Given entries Block Start

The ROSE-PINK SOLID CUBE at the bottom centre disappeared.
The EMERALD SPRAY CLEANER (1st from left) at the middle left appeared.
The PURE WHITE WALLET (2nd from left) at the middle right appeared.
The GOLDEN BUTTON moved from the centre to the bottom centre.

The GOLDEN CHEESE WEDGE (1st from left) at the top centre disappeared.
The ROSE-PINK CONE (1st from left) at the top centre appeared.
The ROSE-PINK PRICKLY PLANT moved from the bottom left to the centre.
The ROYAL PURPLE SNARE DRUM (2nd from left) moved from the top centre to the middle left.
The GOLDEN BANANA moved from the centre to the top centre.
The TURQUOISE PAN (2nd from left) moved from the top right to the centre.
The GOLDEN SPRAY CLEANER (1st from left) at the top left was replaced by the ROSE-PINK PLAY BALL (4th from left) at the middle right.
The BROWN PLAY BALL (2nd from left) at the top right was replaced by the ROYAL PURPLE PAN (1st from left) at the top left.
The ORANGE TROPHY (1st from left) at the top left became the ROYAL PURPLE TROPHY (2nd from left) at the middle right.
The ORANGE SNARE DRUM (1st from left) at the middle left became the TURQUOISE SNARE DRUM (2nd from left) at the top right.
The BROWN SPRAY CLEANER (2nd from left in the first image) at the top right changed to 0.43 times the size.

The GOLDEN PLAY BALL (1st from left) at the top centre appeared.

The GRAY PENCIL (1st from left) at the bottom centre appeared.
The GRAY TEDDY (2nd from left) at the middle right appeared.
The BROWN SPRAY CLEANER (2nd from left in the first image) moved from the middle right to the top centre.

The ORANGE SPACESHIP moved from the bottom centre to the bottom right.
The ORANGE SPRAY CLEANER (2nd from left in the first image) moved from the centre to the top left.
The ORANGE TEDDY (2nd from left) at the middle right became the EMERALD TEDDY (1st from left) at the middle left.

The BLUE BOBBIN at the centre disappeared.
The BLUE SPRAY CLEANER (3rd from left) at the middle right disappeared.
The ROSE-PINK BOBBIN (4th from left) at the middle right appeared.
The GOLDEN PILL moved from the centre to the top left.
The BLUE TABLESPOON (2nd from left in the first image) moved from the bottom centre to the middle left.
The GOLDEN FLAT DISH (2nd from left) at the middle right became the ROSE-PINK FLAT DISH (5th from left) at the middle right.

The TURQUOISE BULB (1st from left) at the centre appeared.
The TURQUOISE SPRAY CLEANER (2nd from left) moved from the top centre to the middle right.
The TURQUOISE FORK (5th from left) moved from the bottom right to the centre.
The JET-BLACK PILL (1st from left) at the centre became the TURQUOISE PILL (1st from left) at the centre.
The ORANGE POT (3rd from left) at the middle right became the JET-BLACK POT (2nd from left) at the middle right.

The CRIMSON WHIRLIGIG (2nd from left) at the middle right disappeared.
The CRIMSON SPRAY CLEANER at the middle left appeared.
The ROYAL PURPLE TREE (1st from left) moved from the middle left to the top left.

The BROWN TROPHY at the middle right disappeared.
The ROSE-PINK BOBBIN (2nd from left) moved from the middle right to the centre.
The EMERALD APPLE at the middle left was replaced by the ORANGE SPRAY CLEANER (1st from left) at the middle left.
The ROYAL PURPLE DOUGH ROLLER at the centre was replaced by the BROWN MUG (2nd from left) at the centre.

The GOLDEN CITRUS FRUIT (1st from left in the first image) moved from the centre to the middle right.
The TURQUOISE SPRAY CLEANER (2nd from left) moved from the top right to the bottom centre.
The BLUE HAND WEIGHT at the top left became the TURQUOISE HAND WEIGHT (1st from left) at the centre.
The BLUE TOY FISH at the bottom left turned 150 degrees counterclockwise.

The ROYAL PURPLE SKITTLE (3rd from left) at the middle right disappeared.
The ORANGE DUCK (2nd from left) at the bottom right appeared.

Given entries Block End

What you have to do>
Beginning at the line that contains "top centre to the middle right.", give again every line down to the end of the material, exactly as written, and stop there.

Result below>
The TURQUOISE SPRAY CLEANER (2nd from left) moved from the top centre to the middle right.
The TURQUOISE FORK (5th from left) moved from the bottom right to the centre.
The JET-BLACK PILL (1st from left) at the centre became the TURQUOISE PILL (1st from left) at the centre.
The ORANGE POT (3rd from left) at the middle right became the JET-BLACK POT (2nd from left) at the middle right.

The CRIMSON WHIRLIGIG (2nd from left) at the middle right disappeared.
The CRIMSON SPRAY CLEANER at the middle left appeared.
The ROYAL PURPLE TREE (1st from left) moved from the middle left to the top left.

The BROWN TROPHY at the middle right disappeared.
The ROSE-PINK BOBBIN (2nd from left) moved from the middle right to the centre.
The EMERALD APPLE at the middle left was replaced by the ORANGE SPRAY CLEANER (1st from left) at the middle left.
The ROYAL PURPLE DOUGH ROLLER at the centre was replaced by the BROWN MUG (2nd from left) at the centre.

The GOLDEN CITRUS FRUIT (1st from left in the first image) moved from the centre to the middle right.
The TURQUOISE SPRAY CLEANER (2nd from left) moved from the top right to the bottom centre.
The BLUE HAND WEIGHT at the top left became the TURQUOISE HAND WEIGHT (1st from left) at the centre.
The BLUE TOY FISH at the bottom left turned 150 degrees counterclockwise.

The ROYAL PURPLE SKITTLE (3rd from left) at the middle right disappeared.
The ORANGE DUCK (2nd from left) at the bottom right appeared.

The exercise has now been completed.